* Extracted entries:
=== Section Start ===

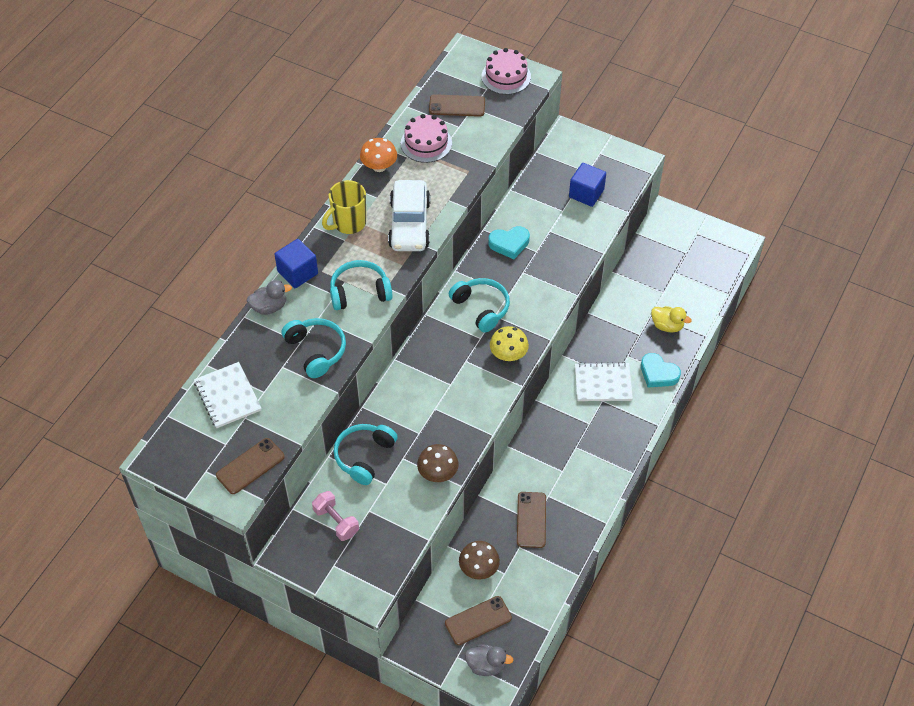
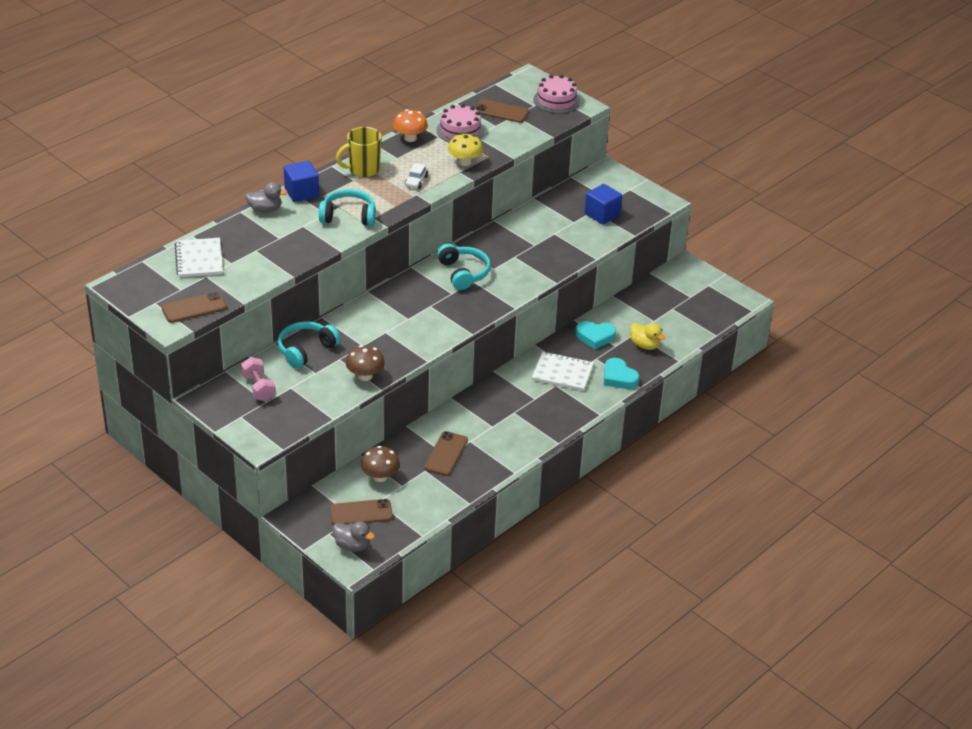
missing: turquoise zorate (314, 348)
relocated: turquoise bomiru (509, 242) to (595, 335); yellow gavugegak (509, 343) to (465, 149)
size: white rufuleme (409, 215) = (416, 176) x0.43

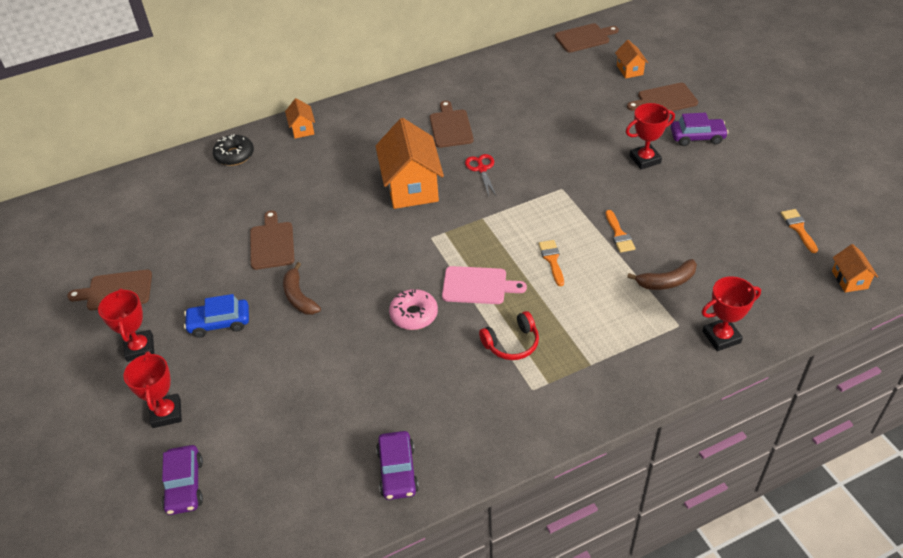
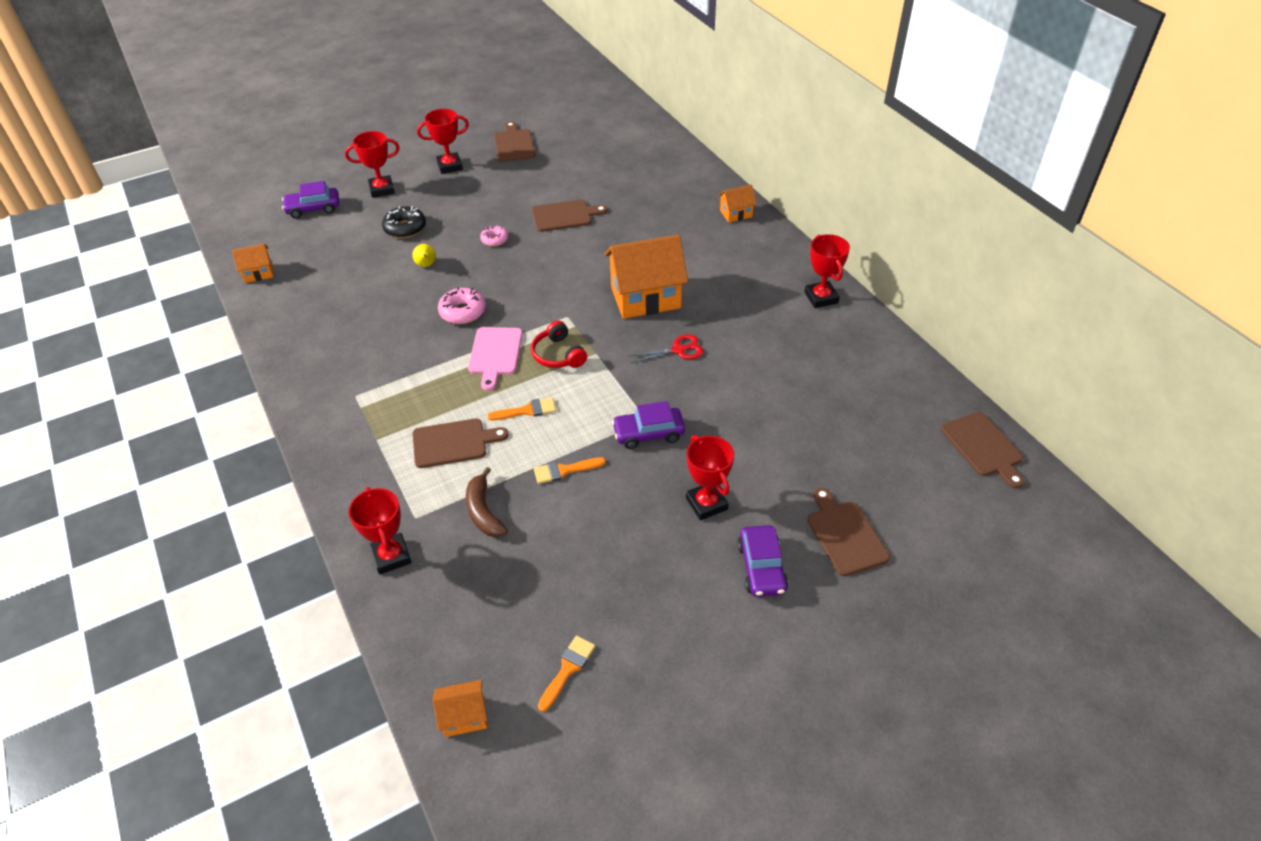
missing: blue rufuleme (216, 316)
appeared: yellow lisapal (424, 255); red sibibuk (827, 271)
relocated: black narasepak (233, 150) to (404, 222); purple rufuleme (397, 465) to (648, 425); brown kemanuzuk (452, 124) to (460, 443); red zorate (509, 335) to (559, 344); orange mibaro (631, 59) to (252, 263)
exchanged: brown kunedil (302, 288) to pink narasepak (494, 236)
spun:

=== Section End ===
=== Section Start ===

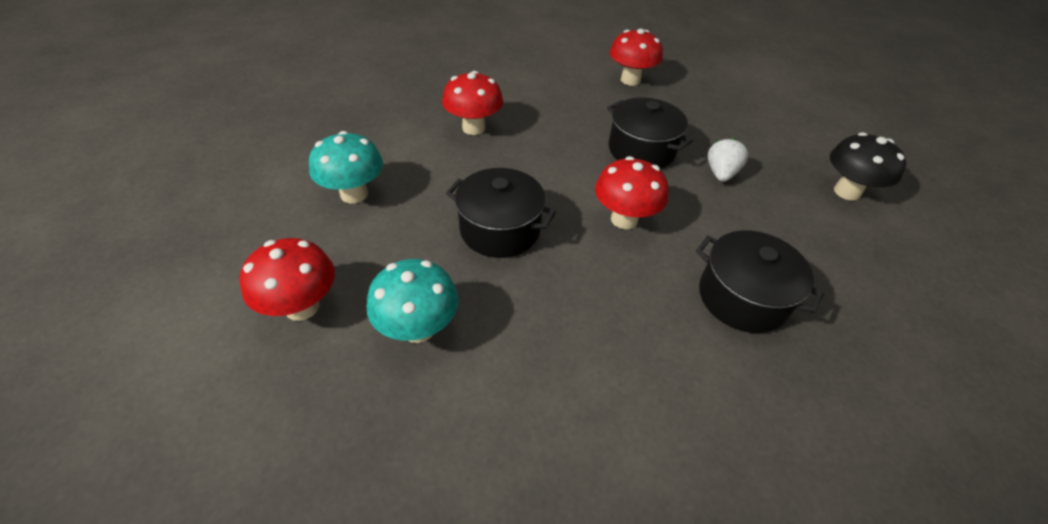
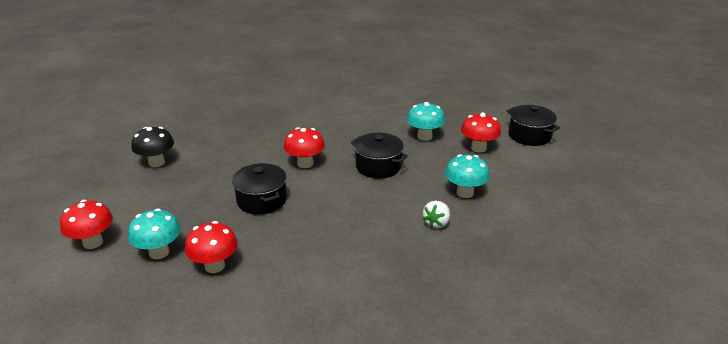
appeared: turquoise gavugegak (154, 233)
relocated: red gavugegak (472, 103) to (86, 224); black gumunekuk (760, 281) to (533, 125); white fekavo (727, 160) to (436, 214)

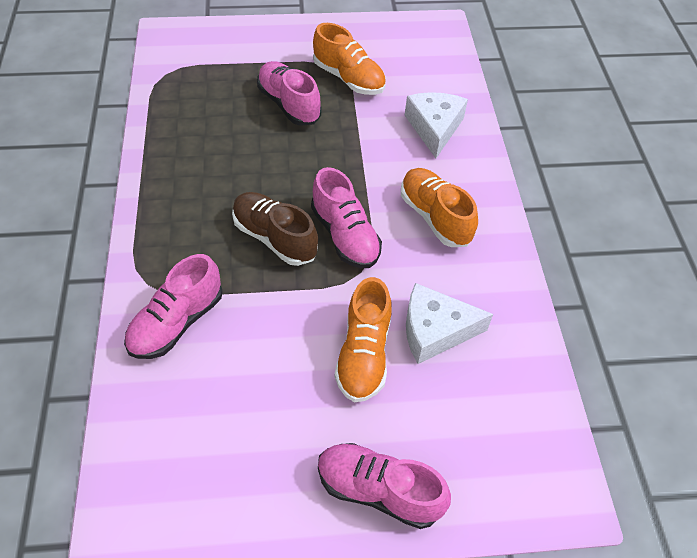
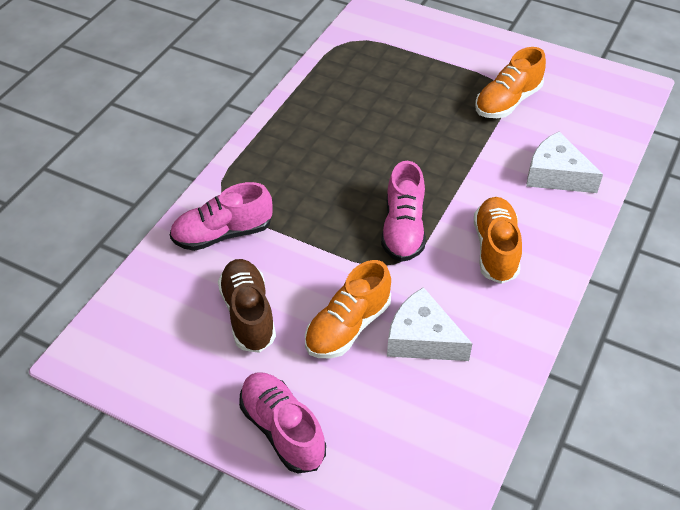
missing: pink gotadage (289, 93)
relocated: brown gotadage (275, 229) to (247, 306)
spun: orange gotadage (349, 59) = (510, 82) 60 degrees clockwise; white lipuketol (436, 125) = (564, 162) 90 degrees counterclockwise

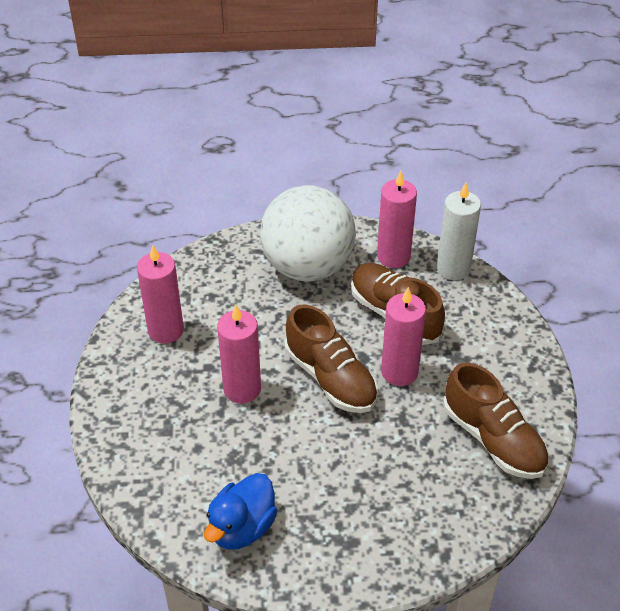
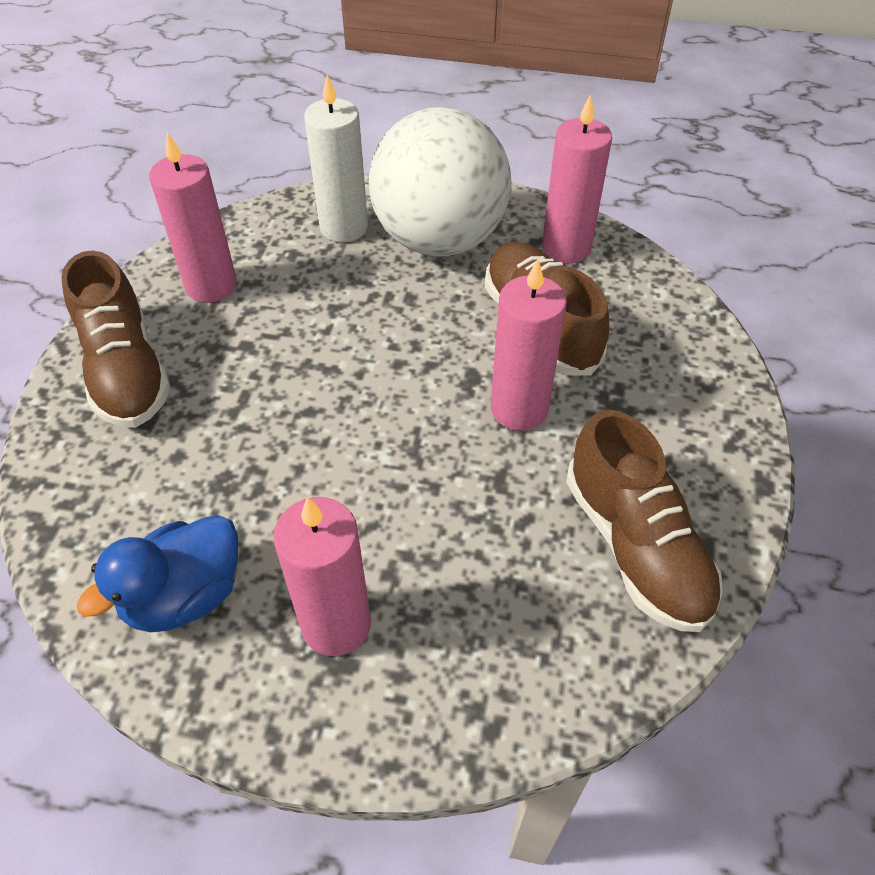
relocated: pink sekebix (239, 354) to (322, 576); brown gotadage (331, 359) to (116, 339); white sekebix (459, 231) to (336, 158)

=== Section End ===
=== Section Start ===

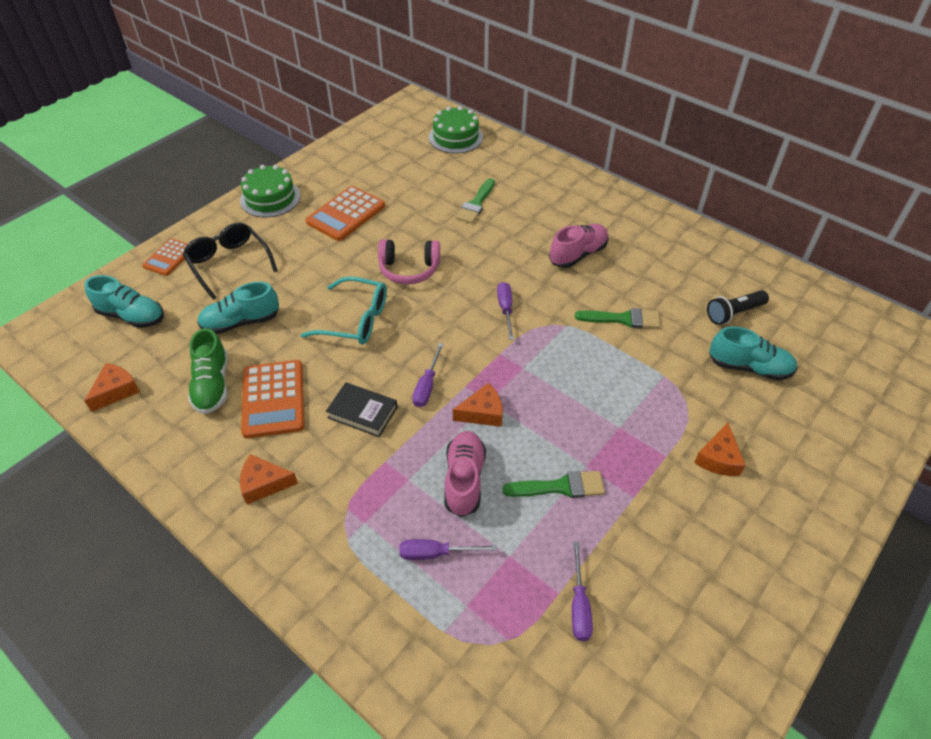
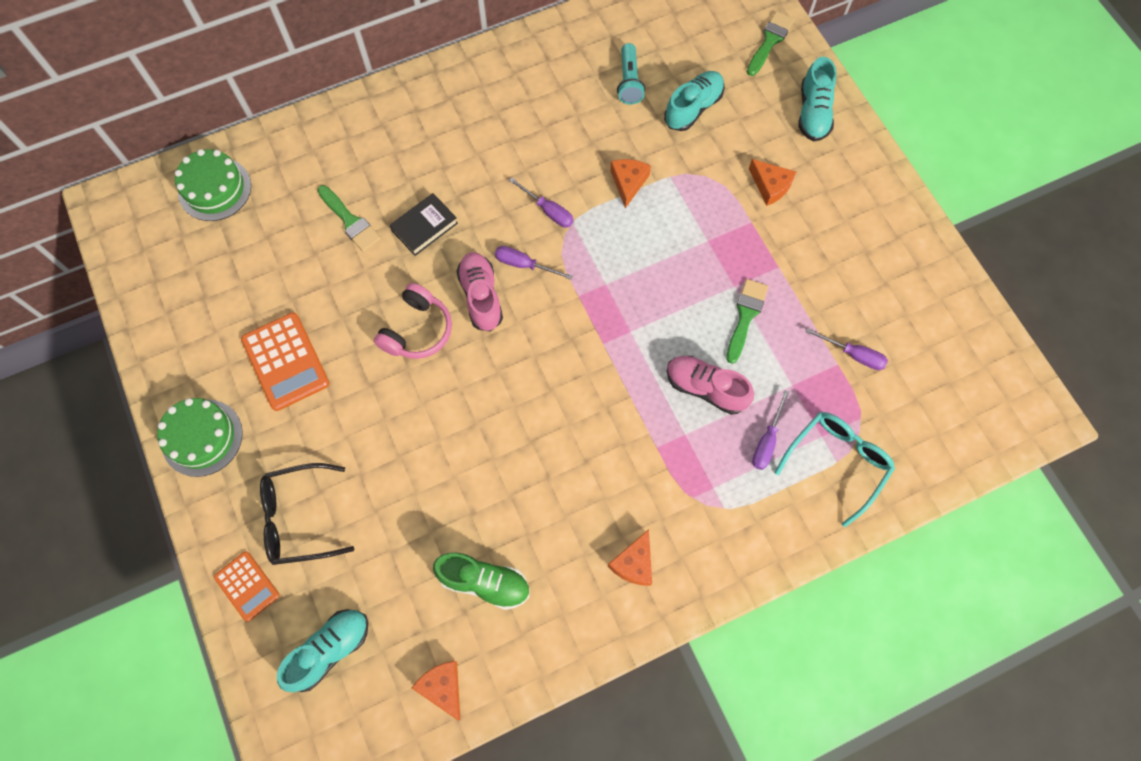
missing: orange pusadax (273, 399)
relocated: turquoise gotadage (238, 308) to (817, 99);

=== Section End ===

* Task brief: Could you repeat exactly the lines above from the line with "missing: turquoise zorate (314, 348)" up to and including the line with "relocated: turquoise bomiru", and only those?

* Exercise solution:
missing: turquoise zorate (314, 348)
relocated: turquoise bomiru (509, 242) to (595, 335); yellow gavugegak (509, 343) to (465, 149)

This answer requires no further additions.